| DATA IN THIS EXERCISE |
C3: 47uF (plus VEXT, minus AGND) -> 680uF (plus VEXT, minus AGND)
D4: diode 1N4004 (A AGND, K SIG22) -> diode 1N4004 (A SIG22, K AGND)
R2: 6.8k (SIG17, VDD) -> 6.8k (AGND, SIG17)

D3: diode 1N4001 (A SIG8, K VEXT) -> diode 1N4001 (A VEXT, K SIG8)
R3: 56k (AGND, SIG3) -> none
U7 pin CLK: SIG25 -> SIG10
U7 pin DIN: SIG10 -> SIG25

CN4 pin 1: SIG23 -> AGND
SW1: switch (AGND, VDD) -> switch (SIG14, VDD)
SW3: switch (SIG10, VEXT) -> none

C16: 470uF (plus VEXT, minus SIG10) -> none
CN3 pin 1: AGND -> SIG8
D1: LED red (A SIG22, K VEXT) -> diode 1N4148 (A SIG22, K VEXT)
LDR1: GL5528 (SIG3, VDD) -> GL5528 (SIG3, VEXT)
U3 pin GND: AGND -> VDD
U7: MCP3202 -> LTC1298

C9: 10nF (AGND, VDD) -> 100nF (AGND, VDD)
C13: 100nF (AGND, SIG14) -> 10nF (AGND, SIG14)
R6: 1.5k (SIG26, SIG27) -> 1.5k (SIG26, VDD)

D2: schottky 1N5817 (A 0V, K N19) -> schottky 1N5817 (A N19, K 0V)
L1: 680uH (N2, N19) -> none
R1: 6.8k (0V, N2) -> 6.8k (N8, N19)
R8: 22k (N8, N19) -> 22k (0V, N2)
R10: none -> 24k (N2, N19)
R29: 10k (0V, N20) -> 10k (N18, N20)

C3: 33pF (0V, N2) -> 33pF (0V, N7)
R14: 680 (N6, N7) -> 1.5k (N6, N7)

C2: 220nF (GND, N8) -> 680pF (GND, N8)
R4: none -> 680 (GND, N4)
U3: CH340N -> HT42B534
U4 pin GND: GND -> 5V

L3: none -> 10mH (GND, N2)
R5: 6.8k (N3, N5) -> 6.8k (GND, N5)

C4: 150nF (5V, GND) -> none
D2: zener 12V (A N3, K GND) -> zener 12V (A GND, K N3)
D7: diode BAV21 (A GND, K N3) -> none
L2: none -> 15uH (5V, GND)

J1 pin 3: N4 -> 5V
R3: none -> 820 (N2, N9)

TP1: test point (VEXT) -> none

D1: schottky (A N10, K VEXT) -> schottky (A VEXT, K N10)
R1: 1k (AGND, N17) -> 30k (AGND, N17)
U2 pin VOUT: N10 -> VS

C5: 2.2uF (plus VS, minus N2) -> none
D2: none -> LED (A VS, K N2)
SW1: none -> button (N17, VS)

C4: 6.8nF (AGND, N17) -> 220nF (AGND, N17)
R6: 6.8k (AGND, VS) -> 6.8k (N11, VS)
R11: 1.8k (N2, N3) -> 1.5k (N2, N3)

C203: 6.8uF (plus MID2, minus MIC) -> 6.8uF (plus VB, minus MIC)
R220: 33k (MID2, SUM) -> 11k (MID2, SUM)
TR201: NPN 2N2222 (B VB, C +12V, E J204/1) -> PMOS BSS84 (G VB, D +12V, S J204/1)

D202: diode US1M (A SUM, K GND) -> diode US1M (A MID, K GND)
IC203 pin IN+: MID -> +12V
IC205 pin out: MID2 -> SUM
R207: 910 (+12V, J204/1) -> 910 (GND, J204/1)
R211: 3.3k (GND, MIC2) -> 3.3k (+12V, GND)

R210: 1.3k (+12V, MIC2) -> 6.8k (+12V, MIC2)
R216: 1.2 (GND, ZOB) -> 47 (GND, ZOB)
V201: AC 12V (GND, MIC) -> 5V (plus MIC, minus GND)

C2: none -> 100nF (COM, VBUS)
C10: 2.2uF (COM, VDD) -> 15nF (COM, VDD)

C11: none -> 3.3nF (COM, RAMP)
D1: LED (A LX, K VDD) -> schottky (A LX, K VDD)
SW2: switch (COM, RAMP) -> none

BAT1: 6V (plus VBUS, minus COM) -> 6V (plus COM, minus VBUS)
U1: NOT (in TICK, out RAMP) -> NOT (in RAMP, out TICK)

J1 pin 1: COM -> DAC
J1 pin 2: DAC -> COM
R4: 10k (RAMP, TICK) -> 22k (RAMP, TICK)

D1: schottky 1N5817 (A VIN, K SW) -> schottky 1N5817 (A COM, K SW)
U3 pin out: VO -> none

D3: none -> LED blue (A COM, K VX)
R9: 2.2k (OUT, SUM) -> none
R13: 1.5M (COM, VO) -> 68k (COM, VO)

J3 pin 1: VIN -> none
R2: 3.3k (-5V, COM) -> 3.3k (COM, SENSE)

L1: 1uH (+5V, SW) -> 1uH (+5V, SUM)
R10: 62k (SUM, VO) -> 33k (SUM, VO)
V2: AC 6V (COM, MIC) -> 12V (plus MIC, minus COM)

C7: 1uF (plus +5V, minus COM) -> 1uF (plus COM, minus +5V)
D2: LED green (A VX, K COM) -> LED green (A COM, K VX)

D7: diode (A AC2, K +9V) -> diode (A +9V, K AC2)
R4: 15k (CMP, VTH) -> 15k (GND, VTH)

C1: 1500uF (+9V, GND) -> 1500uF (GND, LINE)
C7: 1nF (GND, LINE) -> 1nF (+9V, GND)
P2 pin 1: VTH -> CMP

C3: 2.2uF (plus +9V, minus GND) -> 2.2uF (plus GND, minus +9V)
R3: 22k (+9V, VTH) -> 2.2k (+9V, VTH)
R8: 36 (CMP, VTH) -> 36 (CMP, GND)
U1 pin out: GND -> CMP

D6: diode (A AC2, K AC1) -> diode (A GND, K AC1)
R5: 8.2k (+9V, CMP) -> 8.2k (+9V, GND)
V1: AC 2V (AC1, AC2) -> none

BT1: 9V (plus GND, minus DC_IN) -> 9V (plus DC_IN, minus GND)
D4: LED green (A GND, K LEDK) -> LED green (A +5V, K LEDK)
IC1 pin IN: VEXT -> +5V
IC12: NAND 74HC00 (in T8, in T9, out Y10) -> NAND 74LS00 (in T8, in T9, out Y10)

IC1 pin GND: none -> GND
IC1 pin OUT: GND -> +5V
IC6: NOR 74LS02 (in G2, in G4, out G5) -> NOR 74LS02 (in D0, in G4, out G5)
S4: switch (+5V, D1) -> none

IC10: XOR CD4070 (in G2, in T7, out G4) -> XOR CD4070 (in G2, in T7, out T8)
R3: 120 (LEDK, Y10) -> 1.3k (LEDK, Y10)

| TASK STATEMENT |
Give back, unchanged, the run of lines in the listing above that begins at the line containing "R4: 10k (RAMP, TICK) -> 22k (RAMP, TICK)" and ends at the line containing "V2: AC 6V (COM, MIC)", both included.

| RESPONSE BELOW |
R4: 10k (RAMP, TICK) -> 22k (RAMP, TICK)

D1: schottky 1N5817 (A VIN, K SW) -> schottky 1N5817 (A COM, K SW)
U3 pin out: VO -> none

D3: none -> LED blue (A COM, K VX)
R9: 2.2k (OUT, SUM) -> none
R13: 1.5M (COM, VO) -> 68k (COM, VO)

J3 pin 1: VIN -> none
R2: 3.3k (-5V, COM) -> 3.3k (COM, SENSE)

L1: 1uH (+5V, SW) -> 1uH (+5V, SUM)
R10: 62k (SUM, VO) -> 33k (SUM, VO)
V2: AC 6V (COM, MIC) -> 12V (plus MIC, minus COM)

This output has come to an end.